* _Supplied data_:
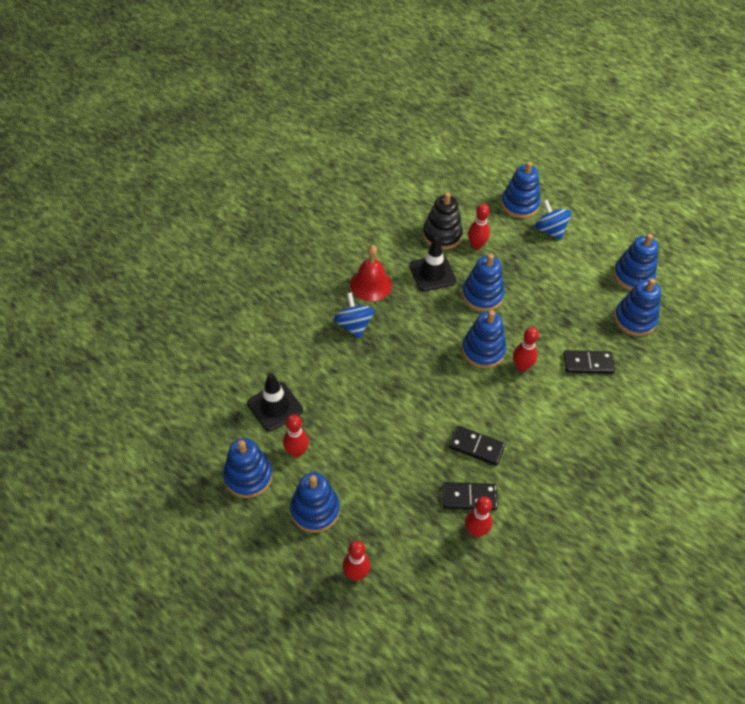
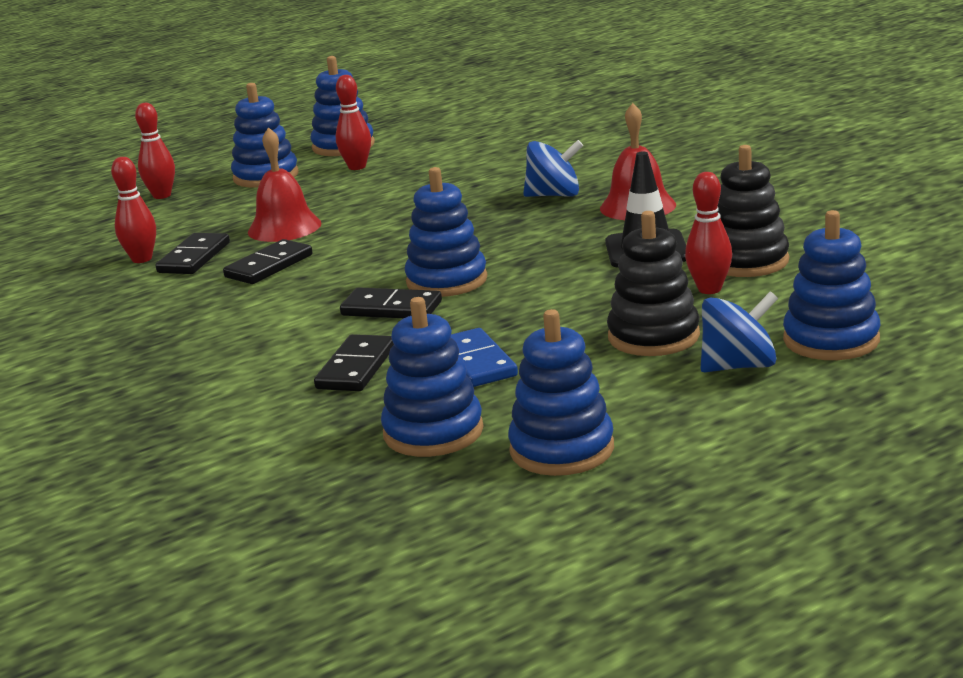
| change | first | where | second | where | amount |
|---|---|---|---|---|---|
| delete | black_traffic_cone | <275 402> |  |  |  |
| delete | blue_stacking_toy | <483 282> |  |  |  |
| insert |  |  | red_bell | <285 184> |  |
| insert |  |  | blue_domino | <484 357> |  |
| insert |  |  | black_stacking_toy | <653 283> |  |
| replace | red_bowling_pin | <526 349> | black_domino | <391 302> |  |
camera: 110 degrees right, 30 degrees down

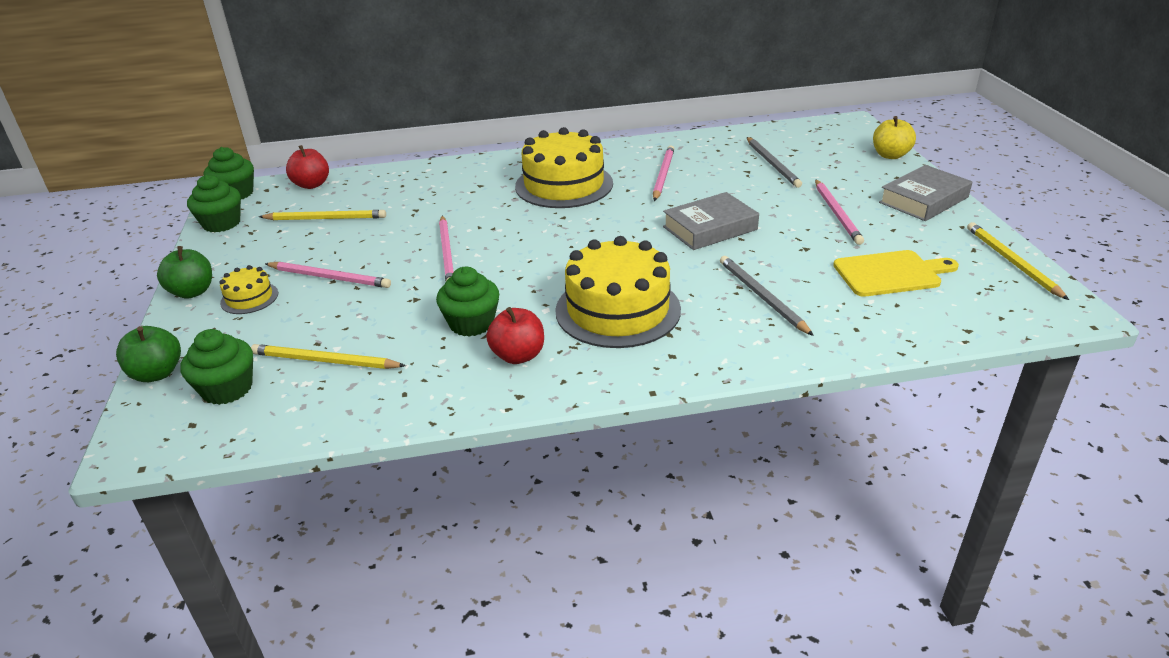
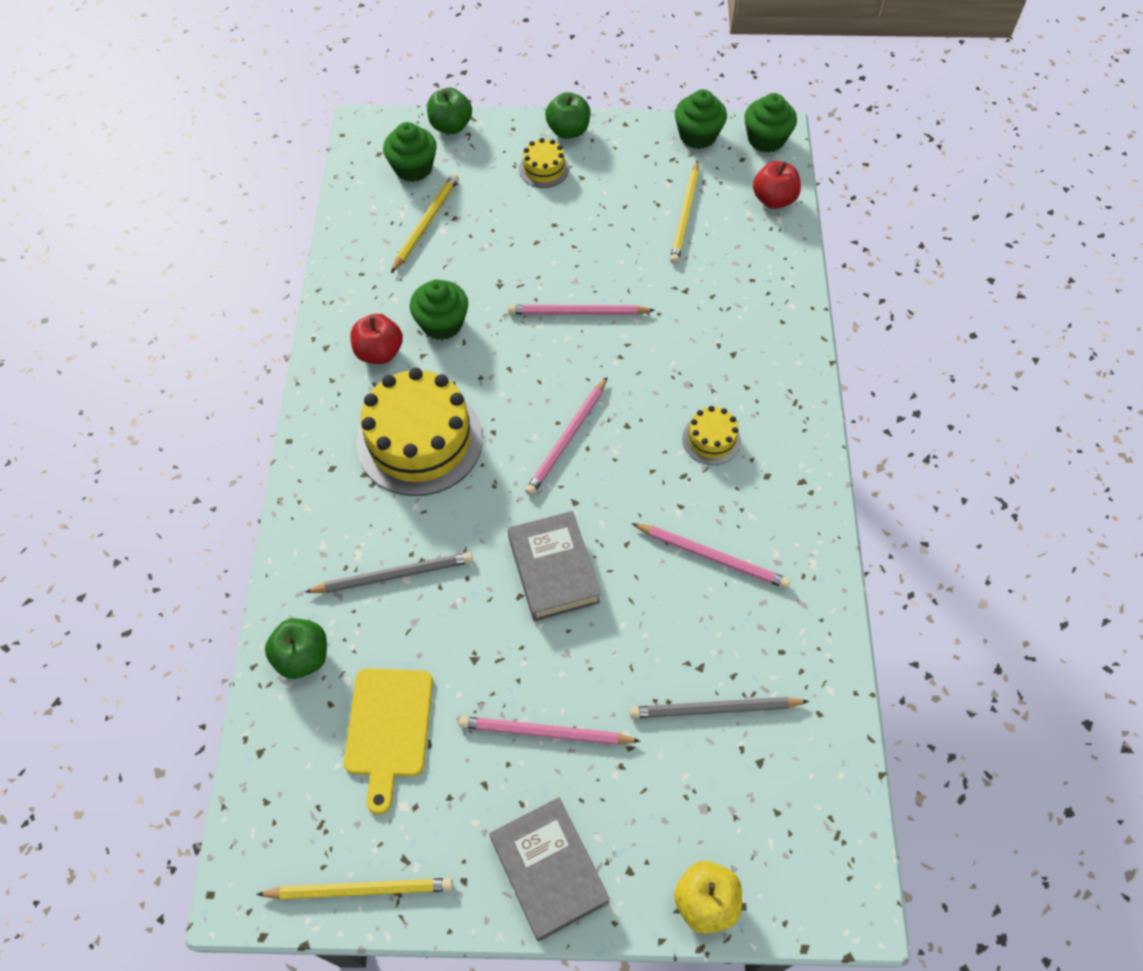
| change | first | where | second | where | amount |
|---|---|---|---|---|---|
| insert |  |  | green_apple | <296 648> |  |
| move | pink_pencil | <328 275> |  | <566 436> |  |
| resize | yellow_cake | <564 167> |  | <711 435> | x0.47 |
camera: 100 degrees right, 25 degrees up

==

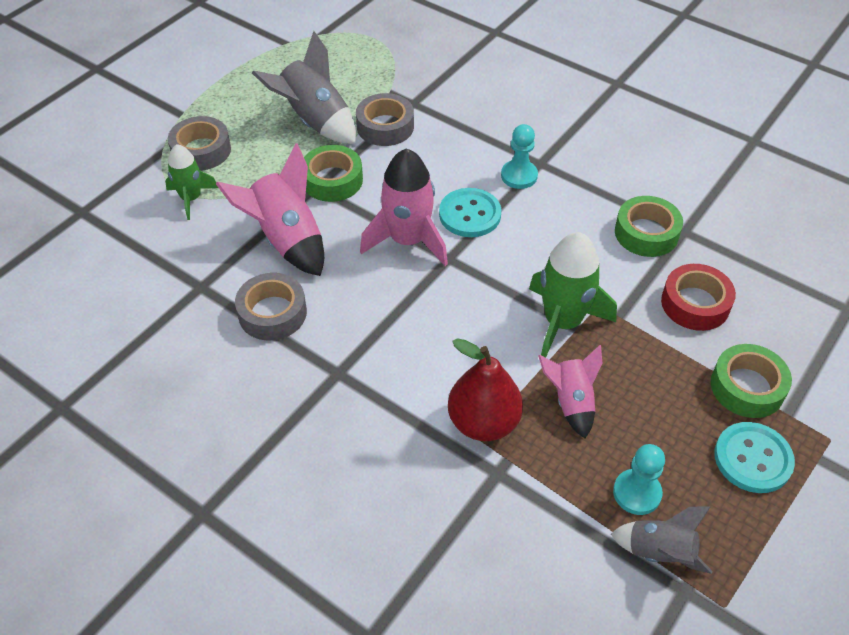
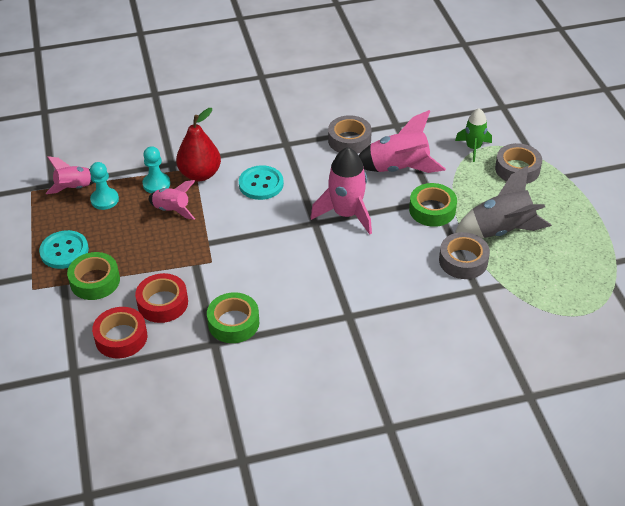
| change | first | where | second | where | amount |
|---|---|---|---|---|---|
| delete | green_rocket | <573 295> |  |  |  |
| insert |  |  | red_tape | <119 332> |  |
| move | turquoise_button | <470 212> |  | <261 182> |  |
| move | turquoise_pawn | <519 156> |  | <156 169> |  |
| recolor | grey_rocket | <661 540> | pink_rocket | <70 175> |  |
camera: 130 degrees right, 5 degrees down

* _Your task_: Go through the material above and output exactly the lines from the one containing "delete | black_traffic_cone" through the one containing "replace | red_bowling_pin".

* _Expected output_:
| delete | black_traffic_cone | <275 402> |  |  |  |
| delete | blue_stacking_toy | <483 282> |  |  |  |
| insert |  |  | red_bell | <285 184> |  |
| insert |  |  | blue_domino | <484 357> |  |
| insert |  |  | black_stacking_toy | <653 283> |  |
| replace | red_bowling_pin | <526 349> | black_domino | <391 302> |  |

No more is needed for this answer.